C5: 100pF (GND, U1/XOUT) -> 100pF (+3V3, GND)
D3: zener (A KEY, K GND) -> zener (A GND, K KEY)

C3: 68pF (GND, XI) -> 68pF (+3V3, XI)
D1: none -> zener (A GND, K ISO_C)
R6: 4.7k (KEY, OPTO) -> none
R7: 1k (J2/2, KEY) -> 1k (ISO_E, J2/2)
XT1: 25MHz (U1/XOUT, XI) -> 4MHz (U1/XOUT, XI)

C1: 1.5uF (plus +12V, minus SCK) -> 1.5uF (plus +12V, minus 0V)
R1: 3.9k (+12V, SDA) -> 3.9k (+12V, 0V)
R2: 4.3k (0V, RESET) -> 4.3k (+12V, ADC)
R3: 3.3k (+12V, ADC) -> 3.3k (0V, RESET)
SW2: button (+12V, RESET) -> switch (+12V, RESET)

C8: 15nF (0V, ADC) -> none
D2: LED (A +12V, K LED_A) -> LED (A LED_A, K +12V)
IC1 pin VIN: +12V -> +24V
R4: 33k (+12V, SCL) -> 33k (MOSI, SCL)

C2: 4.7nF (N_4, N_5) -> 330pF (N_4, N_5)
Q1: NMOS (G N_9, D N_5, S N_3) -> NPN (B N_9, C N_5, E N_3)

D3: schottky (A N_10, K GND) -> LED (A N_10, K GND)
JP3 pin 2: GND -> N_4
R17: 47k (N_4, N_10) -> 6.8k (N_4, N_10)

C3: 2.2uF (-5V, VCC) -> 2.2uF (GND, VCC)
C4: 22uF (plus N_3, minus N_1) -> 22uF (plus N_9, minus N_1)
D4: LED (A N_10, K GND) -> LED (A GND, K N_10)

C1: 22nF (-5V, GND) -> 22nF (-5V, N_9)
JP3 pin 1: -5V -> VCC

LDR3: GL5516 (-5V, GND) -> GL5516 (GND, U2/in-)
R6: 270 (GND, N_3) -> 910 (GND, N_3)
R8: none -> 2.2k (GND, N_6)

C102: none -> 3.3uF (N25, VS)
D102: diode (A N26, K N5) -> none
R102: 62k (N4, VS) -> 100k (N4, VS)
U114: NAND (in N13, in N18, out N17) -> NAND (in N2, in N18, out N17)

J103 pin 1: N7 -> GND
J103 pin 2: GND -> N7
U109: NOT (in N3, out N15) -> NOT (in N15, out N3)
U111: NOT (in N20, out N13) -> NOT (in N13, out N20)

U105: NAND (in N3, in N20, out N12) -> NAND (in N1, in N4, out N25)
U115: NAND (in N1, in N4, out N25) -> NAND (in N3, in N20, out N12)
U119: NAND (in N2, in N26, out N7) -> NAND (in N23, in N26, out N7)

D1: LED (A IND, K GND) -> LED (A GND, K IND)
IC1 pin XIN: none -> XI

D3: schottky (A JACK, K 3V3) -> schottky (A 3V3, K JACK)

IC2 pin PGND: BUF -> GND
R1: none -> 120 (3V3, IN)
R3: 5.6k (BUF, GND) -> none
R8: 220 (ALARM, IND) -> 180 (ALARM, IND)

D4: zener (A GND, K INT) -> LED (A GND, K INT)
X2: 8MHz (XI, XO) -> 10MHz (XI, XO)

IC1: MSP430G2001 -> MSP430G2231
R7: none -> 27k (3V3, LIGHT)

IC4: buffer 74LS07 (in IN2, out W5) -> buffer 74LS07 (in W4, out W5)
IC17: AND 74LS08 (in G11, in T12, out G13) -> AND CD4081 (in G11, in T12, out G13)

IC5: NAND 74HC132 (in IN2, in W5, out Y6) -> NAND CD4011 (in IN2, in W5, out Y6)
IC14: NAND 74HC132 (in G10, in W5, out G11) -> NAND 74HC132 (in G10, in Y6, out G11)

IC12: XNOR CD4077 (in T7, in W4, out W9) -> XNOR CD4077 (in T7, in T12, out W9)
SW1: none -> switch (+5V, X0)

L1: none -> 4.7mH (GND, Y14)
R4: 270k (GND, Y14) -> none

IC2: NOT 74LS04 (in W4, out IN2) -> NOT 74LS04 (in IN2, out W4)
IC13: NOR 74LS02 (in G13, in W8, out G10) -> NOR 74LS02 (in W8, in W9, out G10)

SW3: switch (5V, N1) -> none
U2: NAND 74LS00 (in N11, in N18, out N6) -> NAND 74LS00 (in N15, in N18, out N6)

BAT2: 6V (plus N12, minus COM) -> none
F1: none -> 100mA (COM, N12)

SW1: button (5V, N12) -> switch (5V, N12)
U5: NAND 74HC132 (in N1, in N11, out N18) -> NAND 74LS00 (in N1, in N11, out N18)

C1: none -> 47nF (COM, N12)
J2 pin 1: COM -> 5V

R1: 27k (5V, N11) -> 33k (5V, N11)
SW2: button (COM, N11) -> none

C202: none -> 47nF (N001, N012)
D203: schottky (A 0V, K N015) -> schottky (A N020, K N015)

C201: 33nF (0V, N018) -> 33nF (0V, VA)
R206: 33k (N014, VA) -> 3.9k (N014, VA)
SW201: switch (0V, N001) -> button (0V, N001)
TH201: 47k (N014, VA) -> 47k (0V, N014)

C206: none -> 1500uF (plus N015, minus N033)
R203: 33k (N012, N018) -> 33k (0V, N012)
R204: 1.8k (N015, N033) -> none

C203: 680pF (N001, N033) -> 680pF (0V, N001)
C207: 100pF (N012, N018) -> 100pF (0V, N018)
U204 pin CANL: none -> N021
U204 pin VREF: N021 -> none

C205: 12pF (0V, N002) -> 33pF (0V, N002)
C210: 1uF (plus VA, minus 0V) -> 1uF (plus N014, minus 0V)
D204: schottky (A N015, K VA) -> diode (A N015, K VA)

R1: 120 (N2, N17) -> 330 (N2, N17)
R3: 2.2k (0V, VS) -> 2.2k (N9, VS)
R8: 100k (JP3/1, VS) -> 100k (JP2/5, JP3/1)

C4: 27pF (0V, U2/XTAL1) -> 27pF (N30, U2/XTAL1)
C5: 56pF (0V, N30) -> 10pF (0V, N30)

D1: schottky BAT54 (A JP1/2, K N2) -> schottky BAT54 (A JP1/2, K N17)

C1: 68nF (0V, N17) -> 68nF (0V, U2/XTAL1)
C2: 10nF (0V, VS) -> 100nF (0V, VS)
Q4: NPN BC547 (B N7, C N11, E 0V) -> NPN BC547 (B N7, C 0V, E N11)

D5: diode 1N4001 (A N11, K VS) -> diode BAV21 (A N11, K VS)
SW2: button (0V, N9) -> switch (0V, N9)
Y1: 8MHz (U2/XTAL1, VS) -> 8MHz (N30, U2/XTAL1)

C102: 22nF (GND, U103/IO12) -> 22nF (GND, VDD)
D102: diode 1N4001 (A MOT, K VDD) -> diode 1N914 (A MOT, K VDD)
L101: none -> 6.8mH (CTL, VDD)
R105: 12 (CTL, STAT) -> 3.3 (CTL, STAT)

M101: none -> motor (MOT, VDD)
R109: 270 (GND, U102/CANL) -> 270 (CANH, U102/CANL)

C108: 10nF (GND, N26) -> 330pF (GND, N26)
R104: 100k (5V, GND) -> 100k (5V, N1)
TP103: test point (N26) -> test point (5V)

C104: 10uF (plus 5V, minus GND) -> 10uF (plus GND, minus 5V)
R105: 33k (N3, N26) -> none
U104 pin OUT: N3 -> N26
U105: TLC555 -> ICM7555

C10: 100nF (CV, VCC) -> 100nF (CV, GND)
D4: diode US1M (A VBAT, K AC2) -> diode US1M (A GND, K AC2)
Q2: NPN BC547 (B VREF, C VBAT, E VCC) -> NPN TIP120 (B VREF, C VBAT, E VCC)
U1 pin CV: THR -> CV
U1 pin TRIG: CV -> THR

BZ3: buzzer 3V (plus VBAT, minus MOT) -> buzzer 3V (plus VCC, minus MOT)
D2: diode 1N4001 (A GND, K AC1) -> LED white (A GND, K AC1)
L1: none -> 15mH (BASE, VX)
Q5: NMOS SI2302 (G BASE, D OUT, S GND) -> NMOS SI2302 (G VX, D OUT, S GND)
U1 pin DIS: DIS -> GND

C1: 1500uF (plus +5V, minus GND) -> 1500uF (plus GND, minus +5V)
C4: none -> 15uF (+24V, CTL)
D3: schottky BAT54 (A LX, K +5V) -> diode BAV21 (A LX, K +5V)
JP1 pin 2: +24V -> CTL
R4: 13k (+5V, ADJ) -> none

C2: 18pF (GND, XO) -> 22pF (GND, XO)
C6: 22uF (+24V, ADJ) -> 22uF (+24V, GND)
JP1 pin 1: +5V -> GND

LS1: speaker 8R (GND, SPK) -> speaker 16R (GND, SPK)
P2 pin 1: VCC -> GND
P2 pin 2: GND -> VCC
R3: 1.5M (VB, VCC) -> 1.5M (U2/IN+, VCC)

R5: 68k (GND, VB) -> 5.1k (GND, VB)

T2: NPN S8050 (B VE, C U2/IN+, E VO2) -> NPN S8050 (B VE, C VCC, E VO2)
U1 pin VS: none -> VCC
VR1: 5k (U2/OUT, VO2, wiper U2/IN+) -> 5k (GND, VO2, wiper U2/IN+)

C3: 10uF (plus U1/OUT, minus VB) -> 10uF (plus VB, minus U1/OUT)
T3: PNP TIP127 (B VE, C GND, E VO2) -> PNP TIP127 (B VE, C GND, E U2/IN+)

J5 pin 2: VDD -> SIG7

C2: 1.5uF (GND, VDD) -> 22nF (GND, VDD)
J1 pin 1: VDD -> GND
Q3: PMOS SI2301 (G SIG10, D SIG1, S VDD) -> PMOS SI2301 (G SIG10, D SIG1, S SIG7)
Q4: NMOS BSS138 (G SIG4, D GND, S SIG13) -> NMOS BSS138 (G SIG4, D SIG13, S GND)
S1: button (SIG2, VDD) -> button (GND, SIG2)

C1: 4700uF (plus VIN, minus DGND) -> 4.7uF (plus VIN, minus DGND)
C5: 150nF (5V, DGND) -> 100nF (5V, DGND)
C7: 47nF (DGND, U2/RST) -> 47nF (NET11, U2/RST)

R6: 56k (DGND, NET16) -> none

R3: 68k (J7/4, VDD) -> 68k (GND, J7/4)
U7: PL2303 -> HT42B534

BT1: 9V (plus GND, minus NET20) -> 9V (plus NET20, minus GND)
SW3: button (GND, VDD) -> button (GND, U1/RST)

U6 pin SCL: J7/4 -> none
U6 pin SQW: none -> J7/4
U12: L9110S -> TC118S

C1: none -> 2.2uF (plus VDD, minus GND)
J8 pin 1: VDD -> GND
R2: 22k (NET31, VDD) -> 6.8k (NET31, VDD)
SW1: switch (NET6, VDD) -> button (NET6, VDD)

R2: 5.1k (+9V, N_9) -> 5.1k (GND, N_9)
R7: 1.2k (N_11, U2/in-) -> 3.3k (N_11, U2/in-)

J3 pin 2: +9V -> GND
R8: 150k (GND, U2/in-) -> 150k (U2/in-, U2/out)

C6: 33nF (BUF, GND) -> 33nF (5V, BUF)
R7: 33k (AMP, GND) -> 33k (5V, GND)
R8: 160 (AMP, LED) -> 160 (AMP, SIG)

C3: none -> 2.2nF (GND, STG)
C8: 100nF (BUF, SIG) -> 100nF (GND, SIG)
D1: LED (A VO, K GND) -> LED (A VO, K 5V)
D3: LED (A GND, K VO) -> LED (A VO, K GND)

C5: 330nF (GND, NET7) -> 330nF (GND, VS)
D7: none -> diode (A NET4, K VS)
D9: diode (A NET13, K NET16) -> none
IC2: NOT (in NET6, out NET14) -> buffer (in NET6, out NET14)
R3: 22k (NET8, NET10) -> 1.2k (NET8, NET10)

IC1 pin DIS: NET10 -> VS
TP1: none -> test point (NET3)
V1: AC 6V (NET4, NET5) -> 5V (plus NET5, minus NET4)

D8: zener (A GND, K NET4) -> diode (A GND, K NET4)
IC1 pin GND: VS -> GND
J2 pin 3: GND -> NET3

Work required: Set down precisely the lines above between the line holding "D1: none -> zener (A GND, K ISO_C)" and the line holding "R2: 4.3k (0V, RESET) -> 4.3k (+12V, ADC)", inclusive, and nothing beyond them.

Result of this task:
D1: none -> zener (A GND, K ISO_C)
R6: 4.7k (KEY, OPTO) -> none
R7: 1k (J2/2, KEY) -> 1k (ISO_E, J2/2)
XT1: 25MHz (U1/XOUT, XI) -> 4MHz (U1/XOUT, XI)

C1: 1.5uF (plus +12V, minus SCK) -> 1.5uF (plus +12V, minus 0V)
R1: 3.9k (+12V, SDA) -> 3.9k (+12V, 0V)
R2: 4.3k (0V, RESET) -> 4.3k (+12V, ADC)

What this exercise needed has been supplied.